Task requirements:
Using the records below, write out only the lines from the line containing "[(274,334),(285,314),(277,309),(264,301),(252,322),(274,334)]" up to and including the line containing "[(8,0),(16,8),(23,2),(21,0),(8,0)]", exactly, with no pictures.

Data extract:
--- START ---

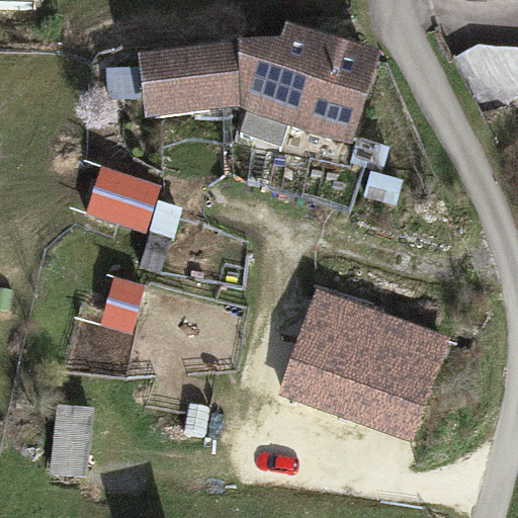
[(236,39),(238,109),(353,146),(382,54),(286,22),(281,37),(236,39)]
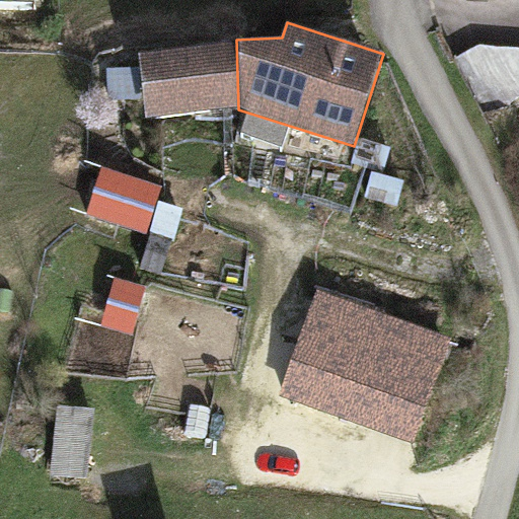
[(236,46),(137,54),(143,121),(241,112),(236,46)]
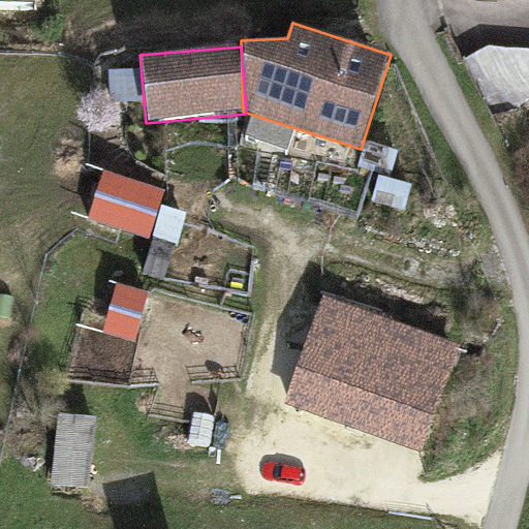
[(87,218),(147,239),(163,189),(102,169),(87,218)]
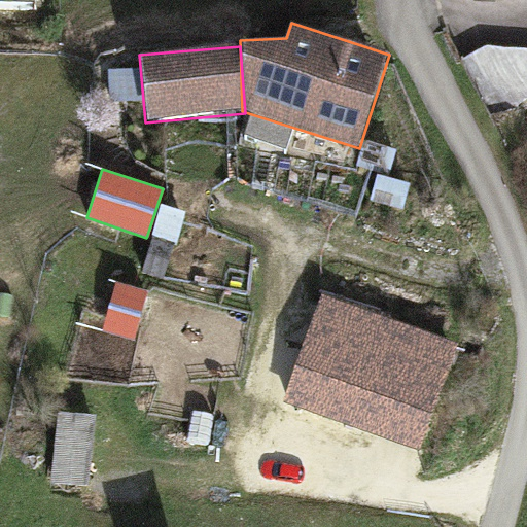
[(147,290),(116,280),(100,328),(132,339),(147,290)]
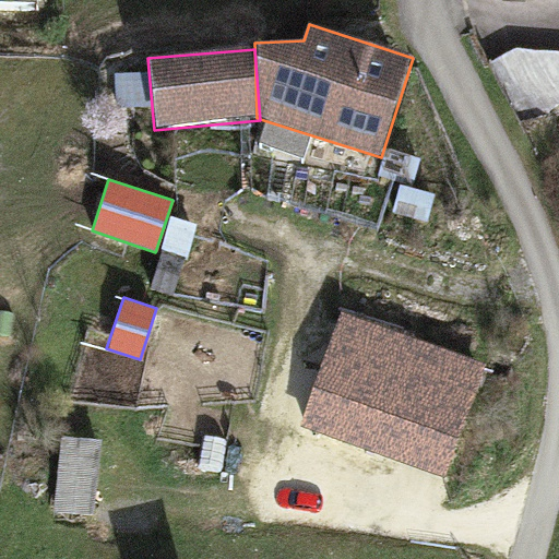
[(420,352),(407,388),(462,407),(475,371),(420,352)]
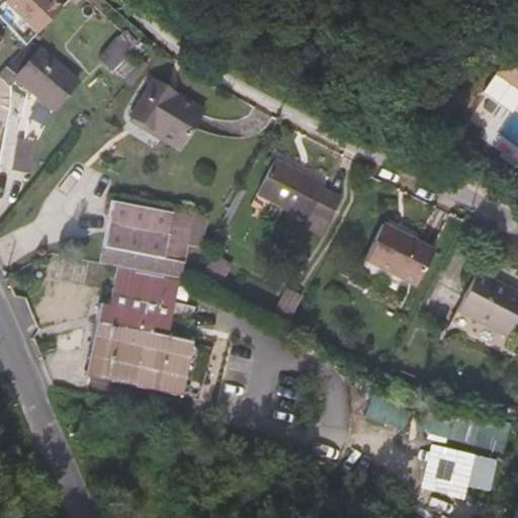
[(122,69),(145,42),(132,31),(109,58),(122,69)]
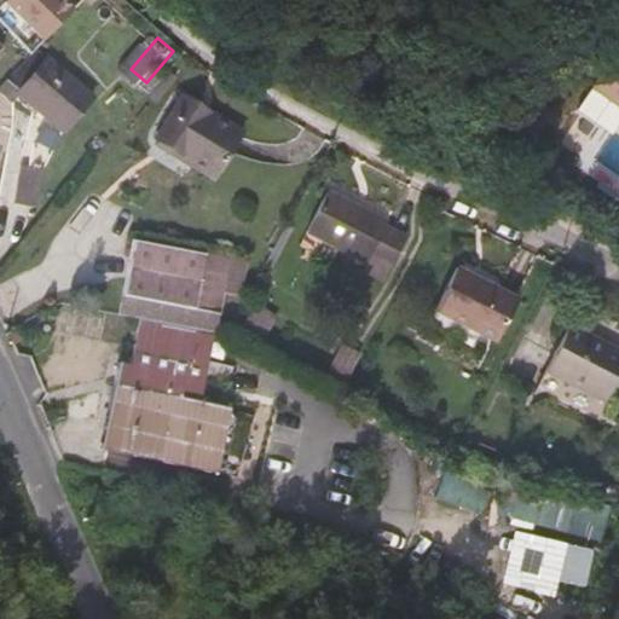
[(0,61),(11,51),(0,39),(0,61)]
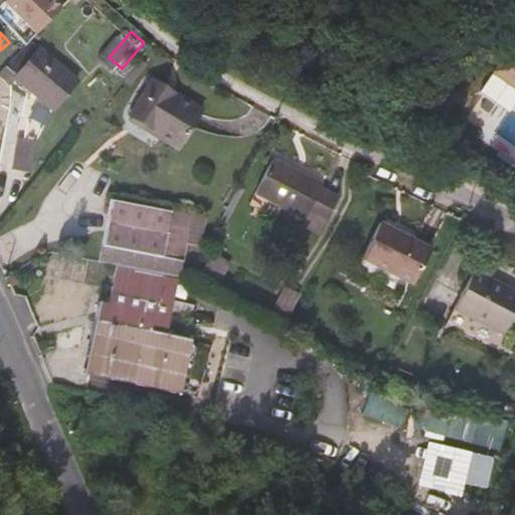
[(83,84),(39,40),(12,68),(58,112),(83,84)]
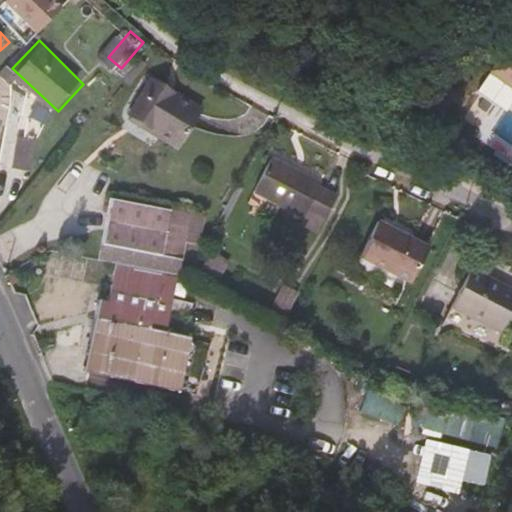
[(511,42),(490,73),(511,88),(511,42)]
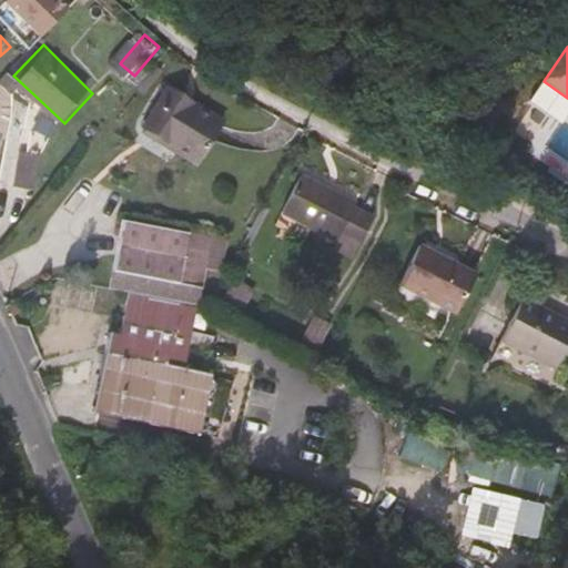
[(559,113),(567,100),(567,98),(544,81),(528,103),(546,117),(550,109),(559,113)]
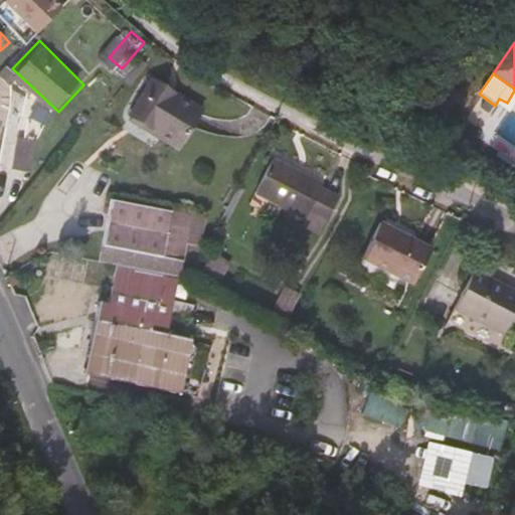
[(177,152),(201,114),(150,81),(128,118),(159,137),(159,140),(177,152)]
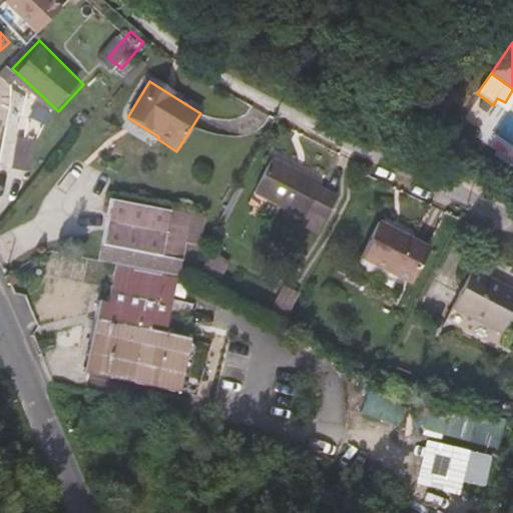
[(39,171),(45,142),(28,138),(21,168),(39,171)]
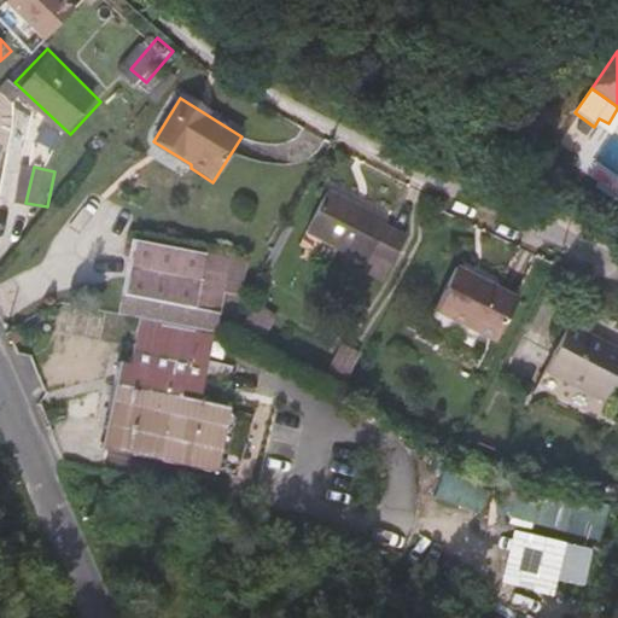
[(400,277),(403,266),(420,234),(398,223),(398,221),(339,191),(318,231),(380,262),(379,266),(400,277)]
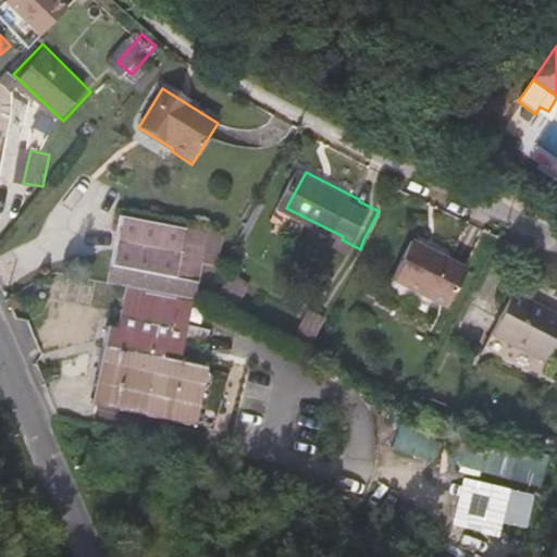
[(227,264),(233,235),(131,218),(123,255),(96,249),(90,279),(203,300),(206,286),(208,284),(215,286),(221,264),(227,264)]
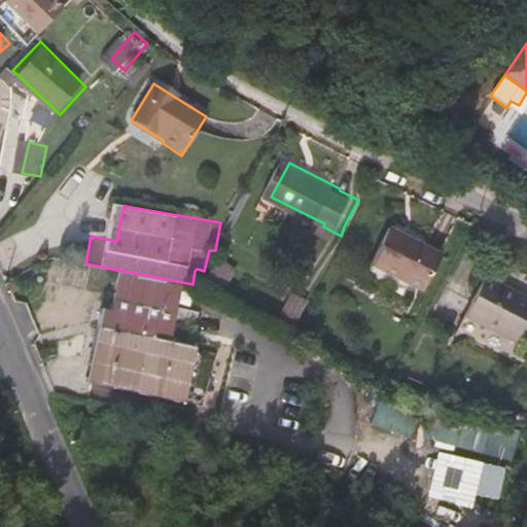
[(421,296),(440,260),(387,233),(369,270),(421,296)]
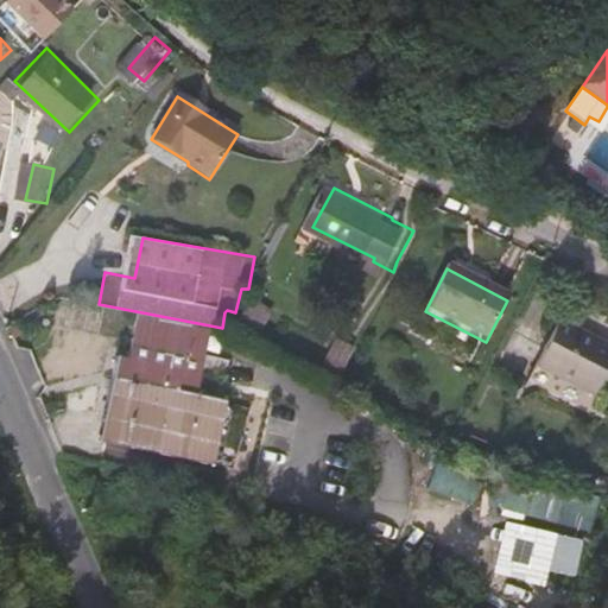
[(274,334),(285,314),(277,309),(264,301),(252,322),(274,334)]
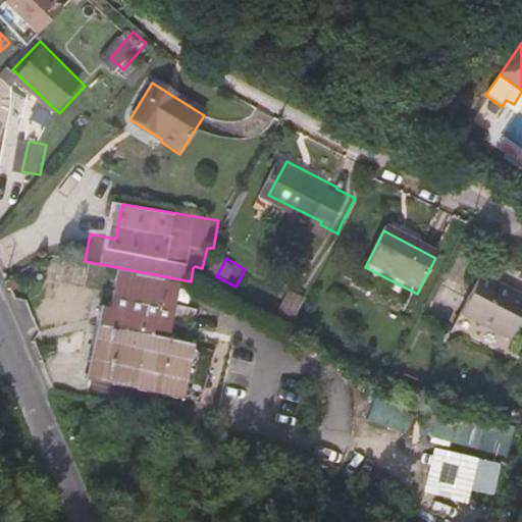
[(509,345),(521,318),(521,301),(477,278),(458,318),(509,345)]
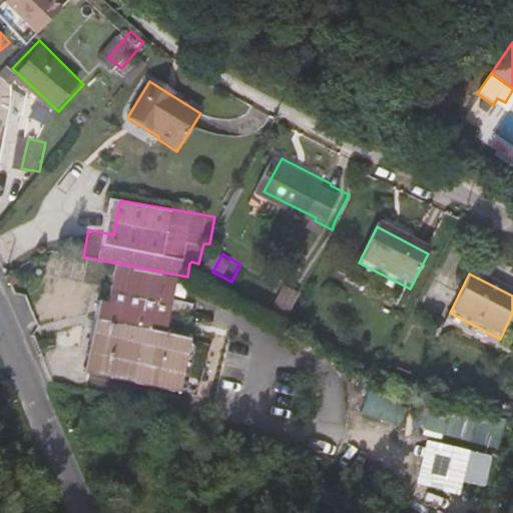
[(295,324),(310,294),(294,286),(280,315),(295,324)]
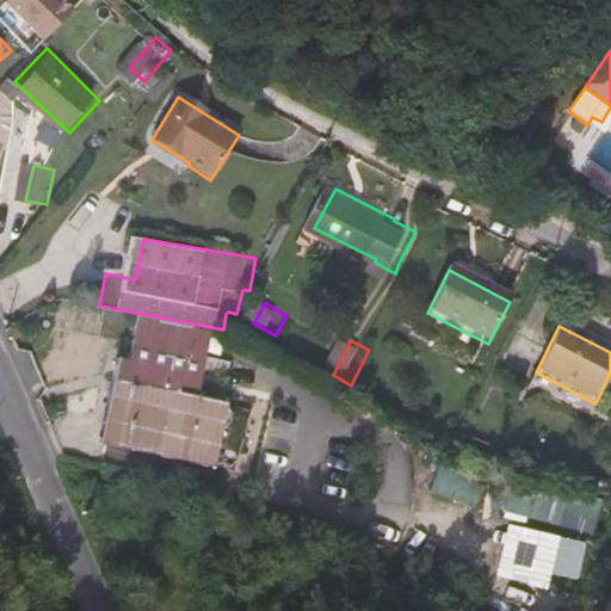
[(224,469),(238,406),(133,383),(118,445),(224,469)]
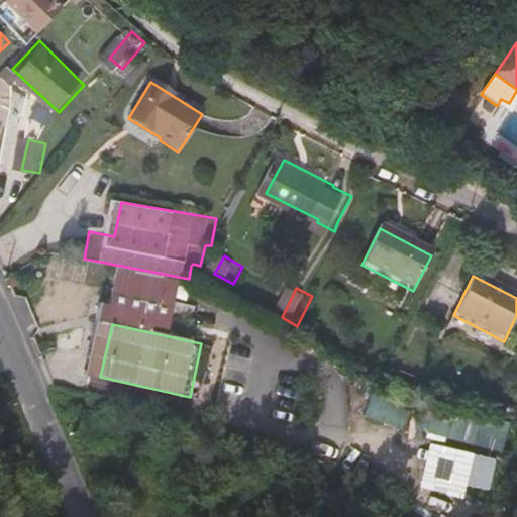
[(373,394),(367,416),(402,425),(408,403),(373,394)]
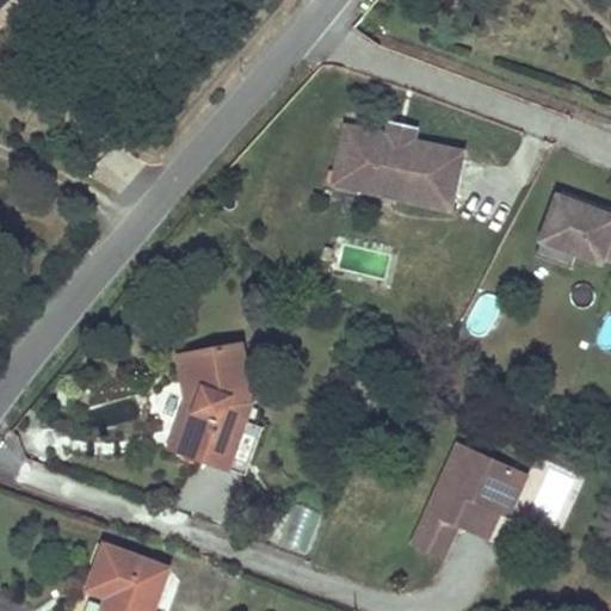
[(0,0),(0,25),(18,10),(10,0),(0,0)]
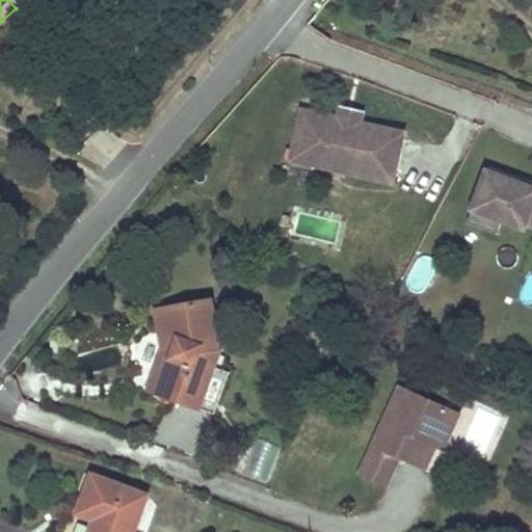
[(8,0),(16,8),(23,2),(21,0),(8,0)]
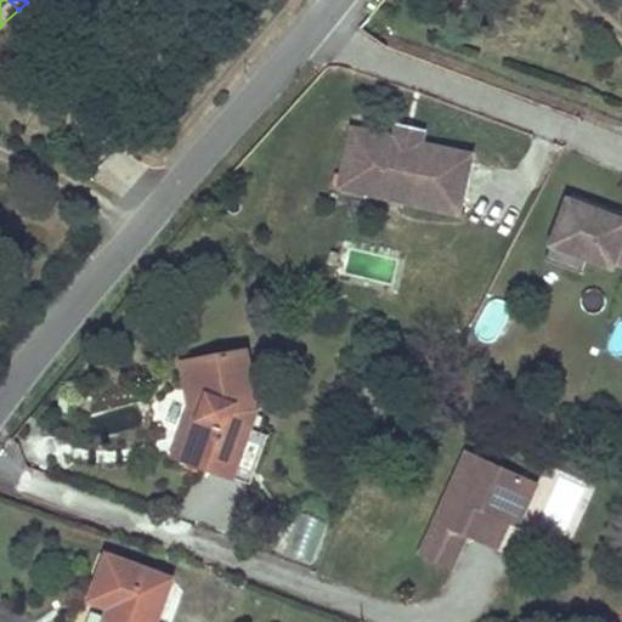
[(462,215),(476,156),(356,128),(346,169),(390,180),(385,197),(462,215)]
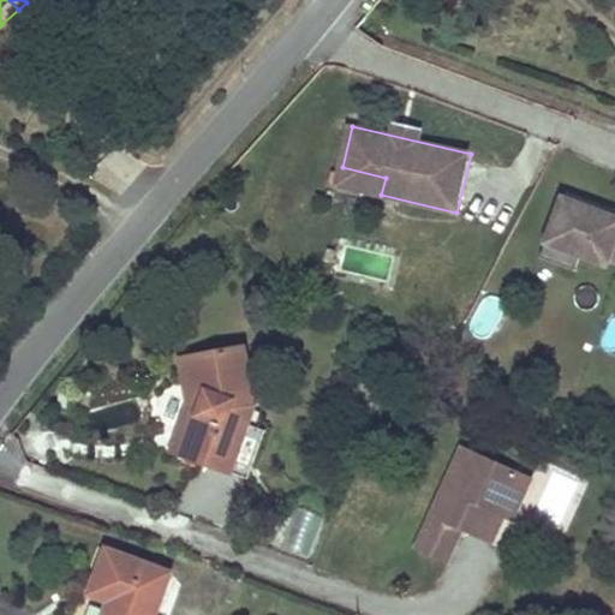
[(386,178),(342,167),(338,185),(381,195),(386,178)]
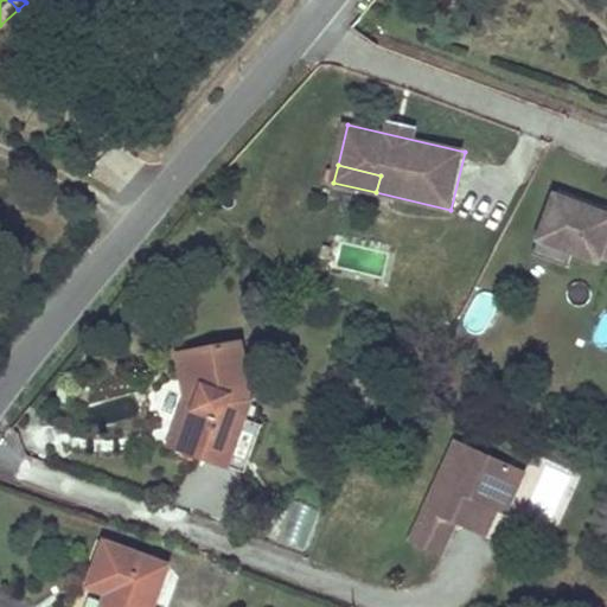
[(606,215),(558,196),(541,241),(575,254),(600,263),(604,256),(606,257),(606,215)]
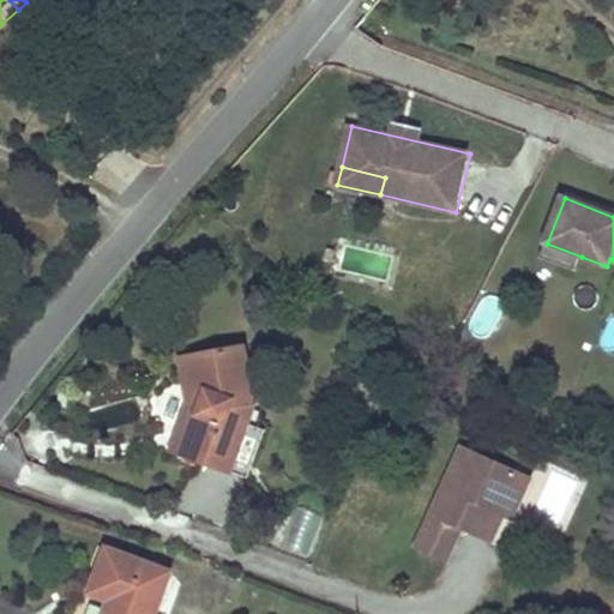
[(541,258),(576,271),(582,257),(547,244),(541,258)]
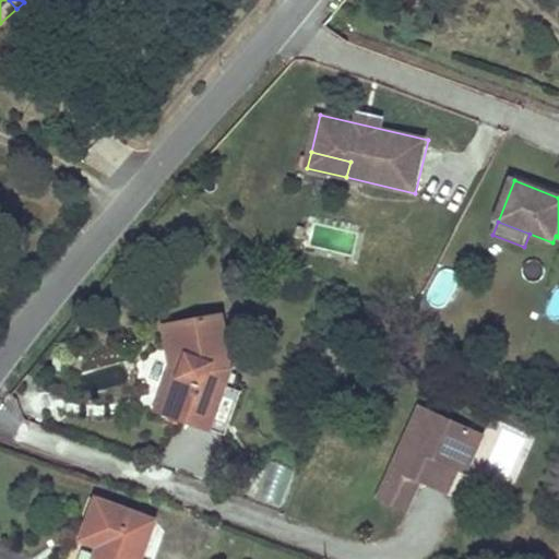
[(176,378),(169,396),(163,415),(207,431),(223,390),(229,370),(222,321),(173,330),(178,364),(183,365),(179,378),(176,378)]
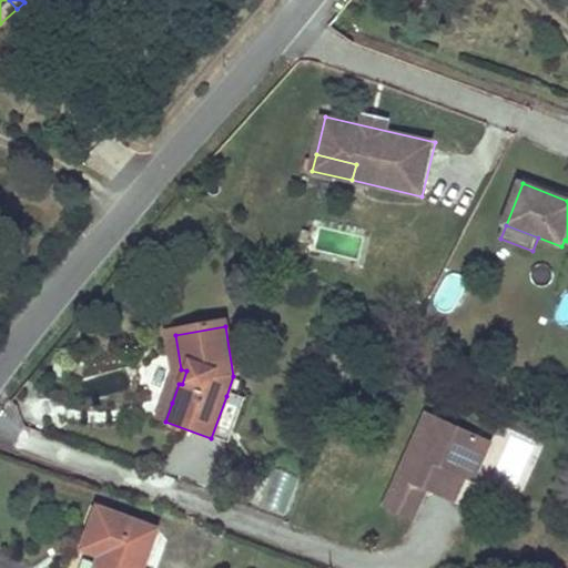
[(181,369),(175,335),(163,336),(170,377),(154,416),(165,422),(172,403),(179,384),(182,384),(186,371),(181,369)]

--- END ---

Solution to this task:
[(274,334),(285,314),(277,309),(264,301),(252,322),(274,334)]
[(509,345),(521,318),(521,301),(477,278),(458,318),(509,345)]
[(295,324),(310,294),(294,286),(280,315),(295,324)]
[(224,469),(238,406),(133,383),(118,445),(224,469)]
[(373,394),(367,416),(402,425),(408,403),(373,394)]
[(0,0),(0,25),(18,10),(10,0),(0,0)]
[(8,0),(16,8),(23,2),(21,0),(8,0)]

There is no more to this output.